◆ **Problem to solve**
Write out the line that contains "shoe rack: (130, 290) -> (248, 56), moved" and every line after it through the end of the entries, exactly as given and with no other lines.

╭──

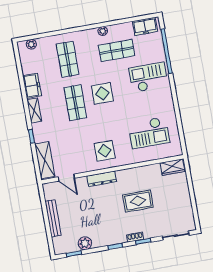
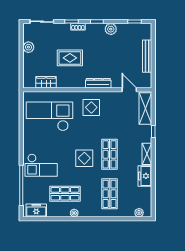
checkout: (149, 133) -> (49, 116), width x1.36, depth x1.21
wardrobe: (172, 167) -> (46, 82), moved
plant: (186, 205) -> (28, 47), added
plant: (85, 243) -> (111, 29), moved

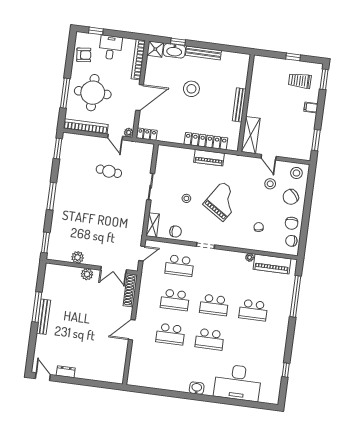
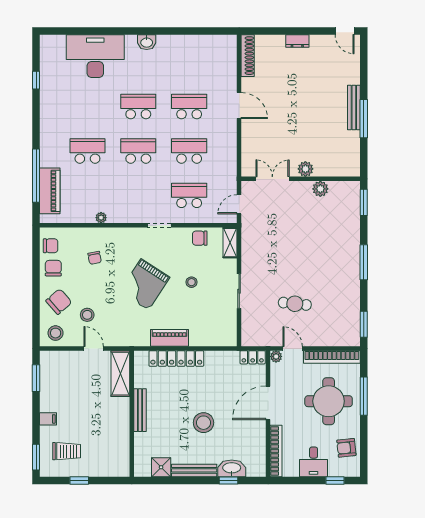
shower: (155, 49) -> (161, 467), moved
piano: (272, 264) -> (50, 191), moved, turned 90
shoe rack: (130, 290) -> (248, 56), moved
door: (132, 330) -> (239, 106), hinge flipped
dresser: (66, 372) -> (297, 41), moved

╰──

◆ **Response**
shoe rack: (130, 290) -> (248, 56), moved
door: (132, 330) -> (239, 106), hinge flipped
dresser: (66, 372) -> (297, 41), moved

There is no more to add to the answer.